**Short problem:** Convert every line of the items below into a numbered list, skipping blank lines and leaving out the pictures.

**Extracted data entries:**
☆ ☆ ☆ ☆

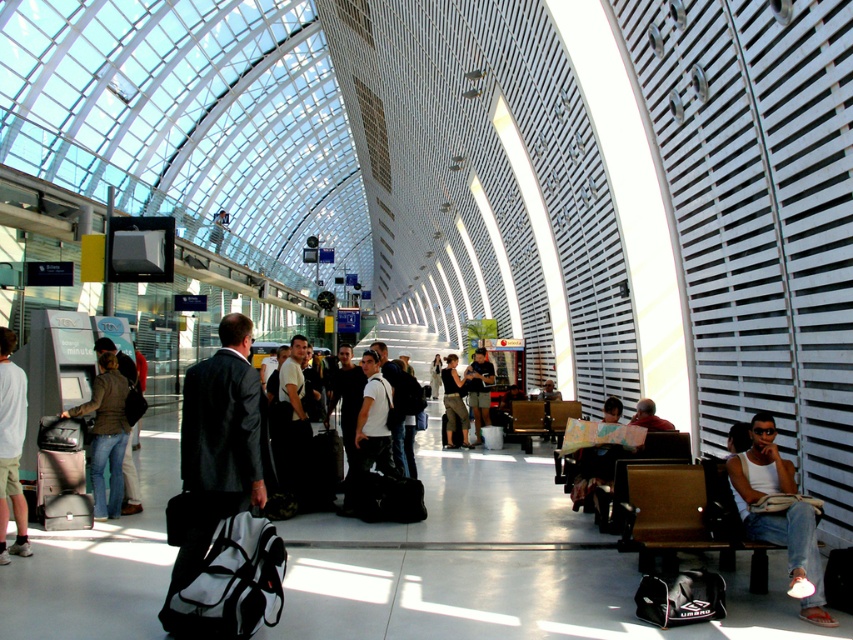
Which is behind, point (96, 452) or point (463, 442)?

Positioned behind is point (463, 442).

Based on the photo, can you confirm if denim jacket at left is smaller than dark gray fabric jacket at center?

Correct, denim jacket at left occupies less space than dark gray fabric jacket at center.

Is point (123, 403) behind point (462, 444)?

No, (123, 403) is closer to viewer.

Identify the location of denim jacket at left. (106, 435).

Is matte black suitcase at lower left shorter than denim jacket at left?

Yes.

Which of these two, matte black suitcase at lower left or denim jacket at left, stands shorter?

matte black suitcase at lower left is shorter.

Locate an element on the screen. Image resolution: width=853 pixels, height=640 pixels. matte black suitcase at lower left is located at coordinates (62, 474).

Which of these two, denim jacket at left or dark gray suit at center, stands shorter?

Standing shorter between the two is denim jacket at left.

Locate an element on the screen. denim jacket at left is located at coordinates (106, 435).

Does point (94, 403) lie behind point (479, 424)?

No, (94, 403) is in front of (479, 424).

At what (x,y) coordinates should I click in order to perform the action: click on denim jacket at left. Please return your answer as a coordinate pair (x, y). This screenshot has width=853, height=640. Looking at the image, I should click on (106, 435).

☆ ☆ ☆ ☆

**The answer:**
1. Which is behind, point (96, 452) or point (463, 442)?
2. Positioned behind is point (463, 442).
3. Based on the photo, can you confirm if denim jacket at left is smaller than dark gray fabric jacket at center?
4. Correct, denim jacket at left occupies less space than dark gray fabric jacket at center.
5. Is point (123, 403) behind point (462, 444)?
6. No, (123, 403) is closer to viewer.
7. Identify the location of denim jacket at left. (106, 435).
8. Is matte black suitcase at lower left shorter than denim jacket at left?
9. Yes.
10. Which of these two, matte black suitcase at lower left or denim jacket at left, stands shorter?
11. matte black suitcase at lower left is shorter.
12. Locate an element on the screen. Image resolution: width=853 pixels, height=640 pixels. matte black suitcase at lower left is located at coordinates (62, 474).
13. Which of these two, denim jacket at left or dark gray suit at center, stands shorter?
14. Standing shorter between the two is denim jacket at left.
15. Locate an element on the screen. denim jacket at left is located at coordinates (106, 435).
16. Does point (94, 403) lie behind point (479, 424)?
17. No, (94, 403) is in front of (479, 424).
18. At what (x,y) coordinates should I click in order to perform the action: click on denim jacket at left. Please return your answer as a coordinate pair (x, y). This screenshot has width=853, height=640. Looking at the image, I should click on (106, 435).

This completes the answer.